**DIRECTIONS**
Copy out every one of the rows below word for word, changing nothing.

**EXERCISE DATA**
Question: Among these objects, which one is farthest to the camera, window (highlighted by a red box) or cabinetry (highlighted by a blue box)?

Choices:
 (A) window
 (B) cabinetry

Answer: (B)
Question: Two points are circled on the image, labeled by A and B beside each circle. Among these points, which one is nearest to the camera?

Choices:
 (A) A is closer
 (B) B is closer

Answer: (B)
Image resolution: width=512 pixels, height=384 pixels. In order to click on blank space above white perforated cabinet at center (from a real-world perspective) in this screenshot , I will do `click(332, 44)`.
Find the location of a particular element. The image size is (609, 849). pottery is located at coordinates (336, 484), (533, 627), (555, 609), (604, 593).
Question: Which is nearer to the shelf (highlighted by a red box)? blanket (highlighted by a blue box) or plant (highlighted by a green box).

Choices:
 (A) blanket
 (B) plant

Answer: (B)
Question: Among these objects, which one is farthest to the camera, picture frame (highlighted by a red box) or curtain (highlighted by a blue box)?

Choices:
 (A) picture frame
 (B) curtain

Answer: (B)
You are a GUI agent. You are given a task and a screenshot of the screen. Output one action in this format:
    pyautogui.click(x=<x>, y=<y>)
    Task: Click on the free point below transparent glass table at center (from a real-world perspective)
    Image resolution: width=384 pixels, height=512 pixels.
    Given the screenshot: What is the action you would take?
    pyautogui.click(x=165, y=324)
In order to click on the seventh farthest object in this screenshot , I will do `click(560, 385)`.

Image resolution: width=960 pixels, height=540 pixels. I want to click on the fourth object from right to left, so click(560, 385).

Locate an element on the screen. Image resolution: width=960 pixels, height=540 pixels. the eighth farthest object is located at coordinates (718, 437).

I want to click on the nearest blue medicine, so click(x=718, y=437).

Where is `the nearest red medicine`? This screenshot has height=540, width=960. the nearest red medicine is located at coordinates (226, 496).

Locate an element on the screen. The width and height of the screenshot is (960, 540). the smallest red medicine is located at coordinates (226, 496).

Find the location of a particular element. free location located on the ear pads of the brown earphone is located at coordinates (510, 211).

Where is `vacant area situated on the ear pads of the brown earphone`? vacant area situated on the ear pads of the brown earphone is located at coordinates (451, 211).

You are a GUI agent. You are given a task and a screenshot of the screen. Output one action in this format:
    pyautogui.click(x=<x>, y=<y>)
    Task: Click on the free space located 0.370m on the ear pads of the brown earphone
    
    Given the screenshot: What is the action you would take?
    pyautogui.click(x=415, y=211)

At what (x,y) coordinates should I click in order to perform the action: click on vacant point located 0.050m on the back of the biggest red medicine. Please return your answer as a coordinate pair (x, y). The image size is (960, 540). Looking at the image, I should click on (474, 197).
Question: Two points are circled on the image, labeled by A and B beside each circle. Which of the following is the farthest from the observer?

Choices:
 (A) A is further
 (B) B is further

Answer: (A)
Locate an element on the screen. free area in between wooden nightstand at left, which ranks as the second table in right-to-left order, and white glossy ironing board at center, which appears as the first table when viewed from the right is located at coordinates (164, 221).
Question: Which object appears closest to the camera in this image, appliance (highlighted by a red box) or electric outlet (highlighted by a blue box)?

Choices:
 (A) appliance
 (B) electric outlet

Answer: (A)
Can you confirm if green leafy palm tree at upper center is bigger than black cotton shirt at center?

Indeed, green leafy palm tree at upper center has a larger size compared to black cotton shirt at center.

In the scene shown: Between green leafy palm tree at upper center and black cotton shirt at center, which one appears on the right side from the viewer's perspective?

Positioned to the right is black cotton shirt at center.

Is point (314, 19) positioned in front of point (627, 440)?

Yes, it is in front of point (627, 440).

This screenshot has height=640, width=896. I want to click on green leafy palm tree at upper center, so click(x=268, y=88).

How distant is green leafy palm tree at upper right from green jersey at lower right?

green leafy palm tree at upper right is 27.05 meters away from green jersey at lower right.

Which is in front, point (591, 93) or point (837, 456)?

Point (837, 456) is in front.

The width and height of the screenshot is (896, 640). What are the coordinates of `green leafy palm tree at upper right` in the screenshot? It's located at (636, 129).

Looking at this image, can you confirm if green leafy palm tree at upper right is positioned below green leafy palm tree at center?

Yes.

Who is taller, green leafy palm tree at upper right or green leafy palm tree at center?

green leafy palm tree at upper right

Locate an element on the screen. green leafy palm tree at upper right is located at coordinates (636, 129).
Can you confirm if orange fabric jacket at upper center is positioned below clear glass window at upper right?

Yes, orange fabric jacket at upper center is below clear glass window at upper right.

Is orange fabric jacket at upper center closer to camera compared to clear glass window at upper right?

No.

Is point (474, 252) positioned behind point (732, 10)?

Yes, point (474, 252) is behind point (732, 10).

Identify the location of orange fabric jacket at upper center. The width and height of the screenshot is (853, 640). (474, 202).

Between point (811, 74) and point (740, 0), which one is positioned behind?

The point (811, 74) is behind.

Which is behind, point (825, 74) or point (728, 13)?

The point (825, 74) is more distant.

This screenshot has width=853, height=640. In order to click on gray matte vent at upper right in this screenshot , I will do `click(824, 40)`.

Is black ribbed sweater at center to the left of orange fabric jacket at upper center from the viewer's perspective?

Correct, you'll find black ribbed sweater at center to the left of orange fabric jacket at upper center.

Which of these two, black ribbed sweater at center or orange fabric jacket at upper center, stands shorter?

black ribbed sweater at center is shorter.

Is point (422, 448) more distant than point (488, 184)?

**OUTPUT BELOW**
Question: Among these objects, which one is farthest to the camera, window (highlighted by a red box) or cabinetry (highlighted by a blue box)?

Choices:
 (A) window
 (B) cabinetry

Answer: (B)
Question: Two points are circled on the image, labeled by A and B beside each circle. Among these points, which one is nearest to the camera?

Choices:
 (A) A is closer
 (B) B is closer

Answer: (B)
Image resolution: width=512 pixels, height=384 pixels. In order to click on blank space above white perforated cabinet at center (from a real-world perspective) in this screenshot , I will do `click(332, 44)`.
Find the location of a particular element. The image size is (609, 849). pottery is located at coordinates (336, 484), (533, 627), (555, 609), (604, 593).
Question: Which is nearer to the shelf (highlighted by a red box)? blanket (highlighted by a blue box) or plant (highlighted by a green box).

Choices:
 (A) blanket
 (B) plant

Answer: (B)
Question: Among these objects, which one is farthest to the camera, picture frame (highlighted by a red box) or curtain (highlighted by a blue box)?

Choices:
 (A) picture frame
 (B) curtain

Answer: (B)
You are a GUI agent. You are given a task and a screenshot of the screen. Output one action in this format:
    pyautogui.click(x=<x>, y=<y>)
    Task: Click on the free point below transparent glass table at center (from a real-world perspective)
    Image resolution: width=384 pixels, height=512 pixels.
    Given the screenshot: What is the action you would take?
    pyautogui.click(x=165, y=324)
In order to click on the seventh farthest object in this screenshot , I will do `click(560, 385)`.

Image resolution: width=960 pixels, height=540 pixels. I want to click on the fourth object from right to left, so click(560, 385).

Locate an element on the screen. Image resolution: width=960 pixels, height=540 pixels. the eighth farthest object is located at coordinates (718, 437).

I want to click on the nearest blue medicine, so click(x=718, y=437).

Where is `the nearest red medicine`? This screenshot has height=540, width=960. the nearest red medicine is located at coordinates (226, 496).

Locate an element on the screen. The width and height of the screenshot is (960, 540). the smallest red medicine is located at coordinates (226, 496).

Find the location of a particular element. free location located on the ear pads of the brown earphone is located at coordinates (510, 211).

Where is `vacant area situated on the ear pads of the brown earphone`? vacant area situated on the ear pads of the brown earphone is located at coordinates (451, 211).

You are a GUI agent. You are given a task and a screenshot of the screen. Output one action in this format:
    pyautogui.click(x=<x>, y=<y>)
    Task: Click on the free space located 0.370m on the ear pads of the brown earphone
    
    Given the screenshot: What is the action you would take?
    pyautogui.click(x=415, y=211)

At what (x,y) coordinates should I click in order to perform the action: click on vacant point located 0.050m on the back of the biggest red medicine. Please return your answer as a coordinate pair (x, y). The image size is (960, 540). Looking at the image, I should click on (474, 197).
Question: Two points are circled on the image, labeled by A and B beside each circle. Which of the following is the farthest from the observer?

Choices:
 (A) A is further
 (B) B is further

Answer: (A)
Locate an element on the screen. free area in between wooden nightstand at left, which ranks as the second table in right-to-left order, and white glossy ironing board at center, which appears as the first table when viewed from the right is located at coordinates (164, 221).
Question: Which object appears closest to the camera in this image, appliance (highlighted by a red box) or electric outlet (highlighted by a blue box)?

Choices:
 (A) appliance
 (B) electric outlet

Answer: (A)
Can you confirm if green leafy palm tree at upper center is bigger than black cotton shirt at center?

Indeed, green leafy palm tree at upper center has a larger size compared to black cotton shirt at center.

In the scene shown: Between green leafy palm tree at upper center and black cotton shirt at center, which one appears on the right side from the viewer's perspective?

Positioned to the right is black cotton shirt at center.

Is point (314, 19) positioned in front of point (627, 440)?

Yes, it is in front of point (627, 440).

This screenshot has height=640, width=896. I want to click on green leafy palm tree at upper center, so click(x=268, y=88).

How distant is green leafy palm tree at upper right from green jersey at lower right?

green leafy palm tree at upper right is 27.05 meters away from green jersey at lower right.

Which is in front, point (591, 93) or point (837, 456)?

Point (837, 456) is in front.

The width and height of the screenshot is (896, 640). What are the coordinates of `green leafy palm tree at upper right` in the screenshot? It's located at (636, 129).

Looking at this image, can you confirm if green leafy palm tree at upper right is positioned below green leafy palm tree at center?

Yes.

Who is taller, green leafy palm tree at upper right or green leafy palm tree at center?

green leafy palm tree at upper right

Locate an element on the screen. green leafy palm tree at upper right is located at coordinates (636, 129).
Can you confirm if orange fabric jacket at upper center is positioned below clear glass window at upper right?

Yes, orange fabric jacket at upper center is below clear glass window at upper right.

Is orange fabric jacket at upper center closer to camera compared to clear glass window at upper right?

No.

Is point (474, 252) positioned behind point (732, 10)?

Yes, point (474, 252) is behind point (732, 10).

Identify the location of orange fabric jacket at upper center. The width and height of the screenshot is (853, 640). (474, 202).

Between point (811, 74) and point (740, 0), which one is positioned behind?

The point (811, 74) is behind.

Which is behind, point (825, 74) or point (728, 13)?

The point (825, 74) is more distant.

This screenshot has width=853, height=640. In order to click on gray matte vent at upper right in this screenshot , I will do `click(824, 40)`.

Is black ribbed sweater at center to the left of orange fabric jacket at upper center from the viewer's perspective?

Correct, you'll find black ribbed sweater at center to the left of orange fabric jacket at upper center.

Which of these two, black ribbed sweater at center or orange fabric jacket at upper center, stands shorter?

black ribbed sweater at center is shorter.

Is point (422, 448) more distant than point (488, 184)?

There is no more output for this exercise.